**Supplied records**
....

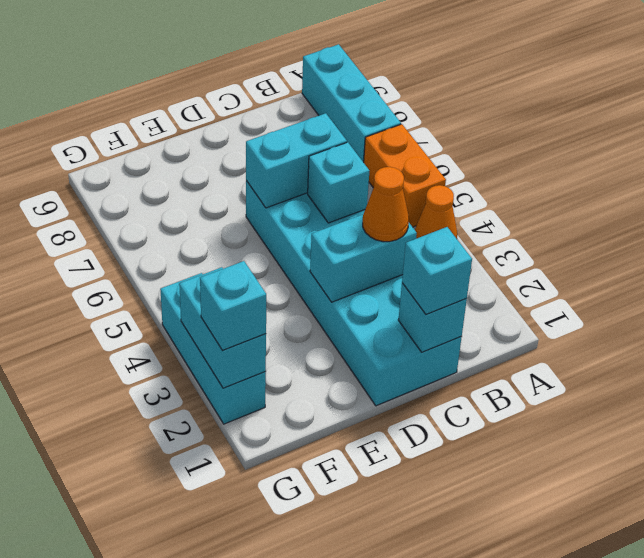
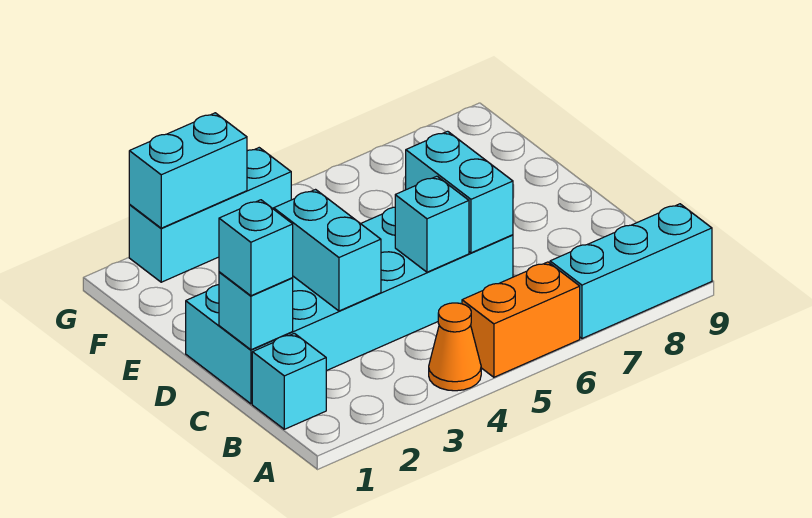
orange cone C3 level 3 -> none
cyan brick G2 level 3 -> cyan brick B1 level 1

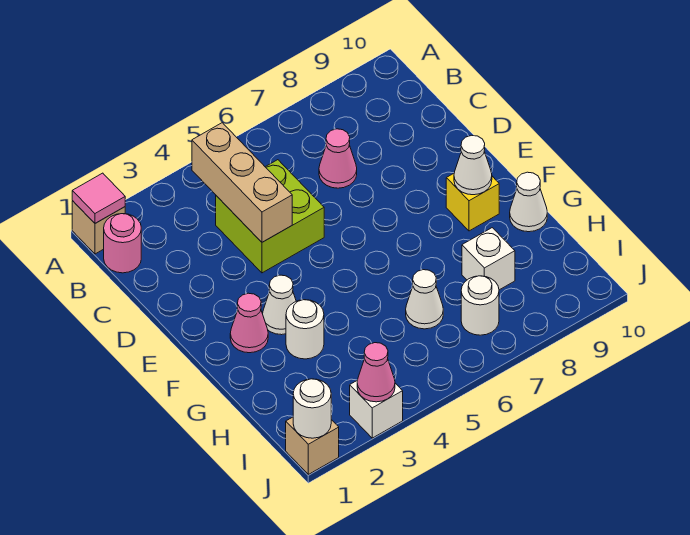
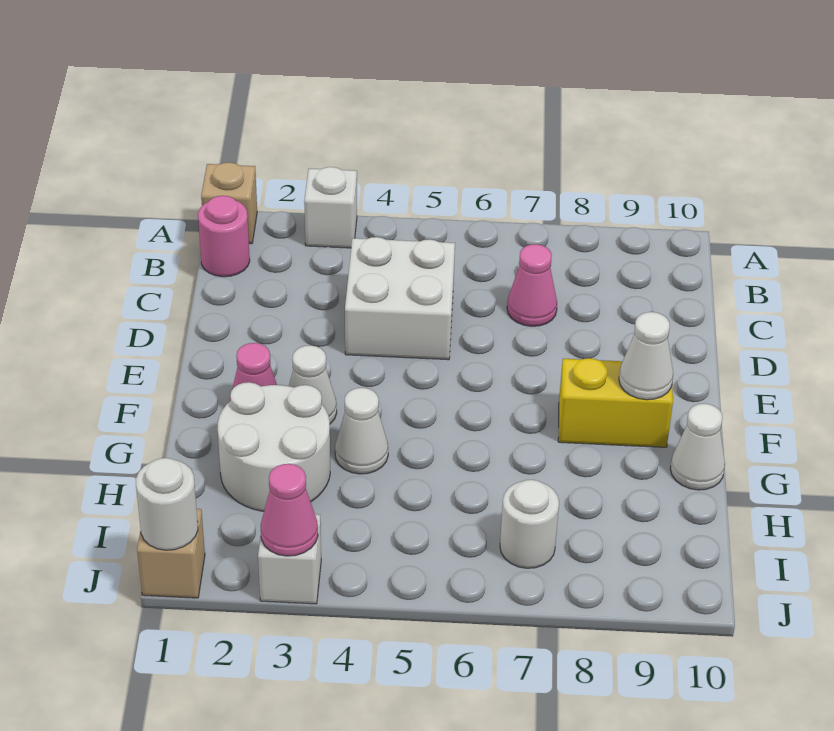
pink tile A1 level 2 -> none
tan brick B4:D4 level 2 -> none
lime brick C4:D5 level 1 -> white brick C4:D5 level 1
yellow brick F9 level 1 -> yellow brick F8:F9 level 1
white round brick G3 level 1 -> white round brick G2:H3 level 1
white cone H6 level 1 -> white cone G4 level 1
white brick H8 level 1 -> white brick A3 level 1

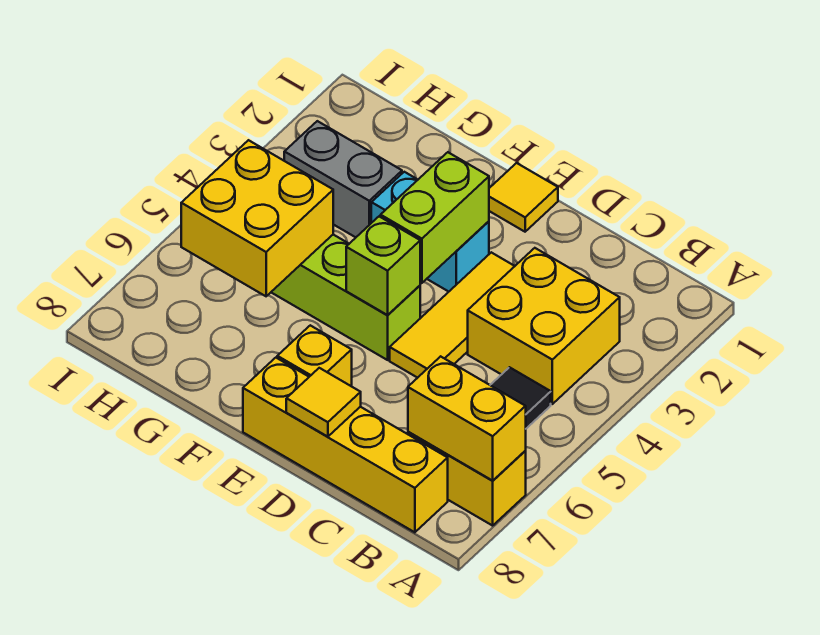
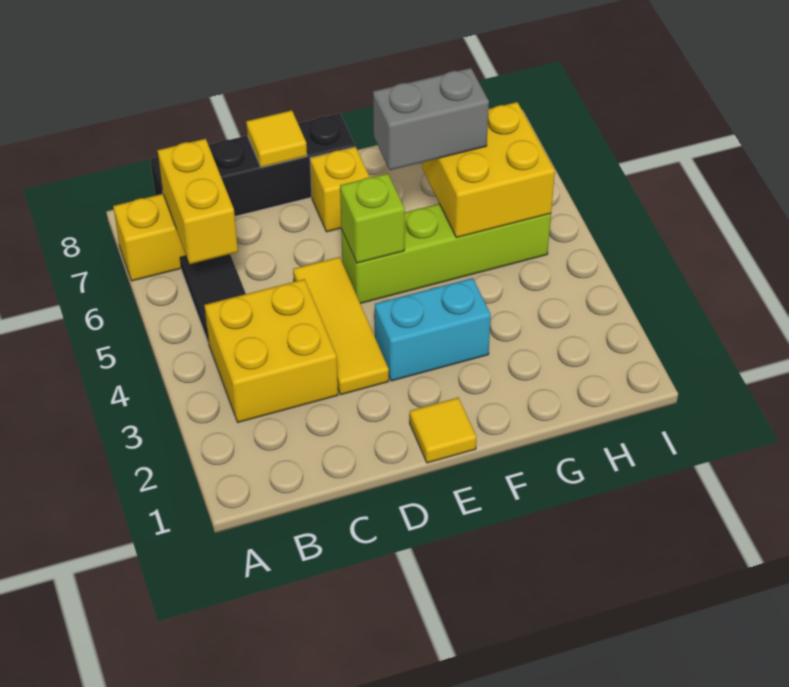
yellow brick A7:B7 level 2 -> yellow brick B6:B7 level 2
yellow brick B8:E8 level 1 -> black brick B8:E8 level 1
lime brick E3:E4 level 2 -> none
grey brick G3:H3 level 1 -> grey brick F6:G6 level 3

....

**Task directions**
Please show every line above that includes the word "lime".

**Exercise output**
lime brick C4:D5 level 1 -> white brick C4:D5 level 1
lime brick E3:E4 level 2 -> none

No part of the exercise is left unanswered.